# TASK TO CARRY OUT
Search the records for "toothbrush". Copy every line where it appears.

╭──

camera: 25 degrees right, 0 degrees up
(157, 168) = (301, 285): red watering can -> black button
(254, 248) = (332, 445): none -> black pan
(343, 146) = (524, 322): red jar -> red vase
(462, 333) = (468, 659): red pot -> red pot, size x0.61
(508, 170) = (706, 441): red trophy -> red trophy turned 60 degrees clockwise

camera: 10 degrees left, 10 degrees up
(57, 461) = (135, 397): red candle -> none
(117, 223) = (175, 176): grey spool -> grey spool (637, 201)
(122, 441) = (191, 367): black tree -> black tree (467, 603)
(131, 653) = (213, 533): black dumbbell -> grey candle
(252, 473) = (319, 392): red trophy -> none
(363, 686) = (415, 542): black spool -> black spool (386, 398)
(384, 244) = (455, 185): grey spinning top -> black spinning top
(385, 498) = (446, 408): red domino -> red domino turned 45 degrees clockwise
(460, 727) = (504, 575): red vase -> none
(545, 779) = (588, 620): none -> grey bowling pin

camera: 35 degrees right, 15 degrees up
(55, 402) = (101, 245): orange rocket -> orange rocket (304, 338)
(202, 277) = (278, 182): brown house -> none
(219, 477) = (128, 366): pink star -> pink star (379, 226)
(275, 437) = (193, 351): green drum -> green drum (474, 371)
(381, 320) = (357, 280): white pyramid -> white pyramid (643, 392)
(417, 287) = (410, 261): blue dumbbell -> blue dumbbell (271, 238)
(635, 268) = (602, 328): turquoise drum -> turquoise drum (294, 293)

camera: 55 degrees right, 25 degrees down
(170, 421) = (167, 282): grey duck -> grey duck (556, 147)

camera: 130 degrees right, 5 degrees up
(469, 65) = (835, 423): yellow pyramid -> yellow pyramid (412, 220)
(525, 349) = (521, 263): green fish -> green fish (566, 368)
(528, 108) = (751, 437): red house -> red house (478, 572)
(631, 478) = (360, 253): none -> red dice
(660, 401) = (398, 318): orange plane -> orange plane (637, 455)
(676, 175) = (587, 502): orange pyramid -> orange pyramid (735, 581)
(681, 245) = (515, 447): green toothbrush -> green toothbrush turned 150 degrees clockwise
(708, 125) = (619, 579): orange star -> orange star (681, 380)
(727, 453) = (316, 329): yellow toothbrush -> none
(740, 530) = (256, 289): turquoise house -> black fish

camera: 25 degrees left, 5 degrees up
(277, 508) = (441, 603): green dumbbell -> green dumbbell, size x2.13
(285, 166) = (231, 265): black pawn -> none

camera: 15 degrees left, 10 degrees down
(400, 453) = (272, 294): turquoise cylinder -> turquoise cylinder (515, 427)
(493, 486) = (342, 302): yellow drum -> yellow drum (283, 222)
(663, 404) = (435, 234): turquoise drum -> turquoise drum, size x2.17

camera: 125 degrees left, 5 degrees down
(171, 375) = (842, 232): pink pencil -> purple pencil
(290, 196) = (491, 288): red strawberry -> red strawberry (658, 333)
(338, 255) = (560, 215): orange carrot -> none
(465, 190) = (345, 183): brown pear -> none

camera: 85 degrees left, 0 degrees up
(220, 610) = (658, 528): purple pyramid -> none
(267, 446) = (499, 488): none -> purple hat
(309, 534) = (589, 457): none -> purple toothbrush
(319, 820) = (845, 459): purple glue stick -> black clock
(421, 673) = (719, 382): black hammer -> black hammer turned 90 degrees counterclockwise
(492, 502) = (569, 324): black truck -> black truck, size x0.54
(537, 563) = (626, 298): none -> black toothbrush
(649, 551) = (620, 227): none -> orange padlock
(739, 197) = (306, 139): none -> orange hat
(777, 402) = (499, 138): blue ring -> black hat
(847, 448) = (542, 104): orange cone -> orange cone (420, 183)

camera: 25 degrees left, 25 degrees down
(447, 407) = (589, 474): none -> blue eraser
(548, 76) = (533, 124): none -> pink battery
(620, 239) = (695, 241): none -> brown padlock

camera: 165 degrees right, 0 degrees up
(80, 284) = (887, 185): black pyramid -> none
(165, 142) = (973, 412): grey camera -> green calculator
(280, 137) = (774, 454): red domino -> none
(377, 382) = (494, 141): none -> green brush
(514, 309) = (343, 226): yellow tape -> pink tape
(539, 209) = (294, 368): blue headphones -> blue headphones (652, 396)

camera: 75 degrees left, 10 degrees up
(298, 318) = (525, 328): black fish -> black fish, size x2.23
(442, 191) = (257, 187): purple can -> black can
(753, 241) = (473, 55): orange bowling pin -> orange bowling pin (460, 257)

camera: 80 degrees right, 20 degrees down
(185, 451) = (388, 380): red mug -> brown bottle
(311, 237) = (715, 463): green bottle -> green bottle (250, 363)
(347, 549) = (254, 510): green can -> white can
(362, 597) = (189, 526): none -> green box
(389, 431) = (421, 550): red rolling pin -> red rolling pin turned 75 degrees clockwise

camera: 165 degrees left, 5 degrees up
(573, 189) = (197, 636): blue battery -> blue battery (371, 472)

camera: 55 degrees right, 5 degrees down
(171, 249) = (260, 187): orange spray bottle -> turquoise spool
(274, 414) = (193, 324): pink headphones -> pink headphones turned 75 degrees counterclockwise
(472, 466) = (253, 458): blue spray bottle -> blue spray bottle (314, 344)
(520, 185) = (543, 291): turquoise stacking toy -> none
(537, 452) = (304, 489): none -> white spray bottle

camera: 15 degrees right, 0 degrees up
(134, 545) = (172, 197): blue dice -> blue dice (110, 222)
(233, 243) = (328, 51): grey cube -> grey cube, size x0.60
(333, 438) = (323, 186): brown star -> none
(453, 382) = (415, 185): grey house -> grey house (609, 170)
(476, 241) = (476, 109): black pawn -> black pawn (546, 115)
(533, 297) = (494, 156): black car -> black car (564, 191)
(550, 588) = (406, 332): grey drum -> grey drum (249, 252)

╰──

# TASK OUTPUT
(681, 245) = (515, 447): green toothbrush -> green toothbrush turned 150 degrees clockwise
(727, 453) = (316, 329): yellow toothbrush -> none
(309, 534) = (589, 457): none -> purple toothbrush
(537, 563) = (626, 298): none -> black toothbrush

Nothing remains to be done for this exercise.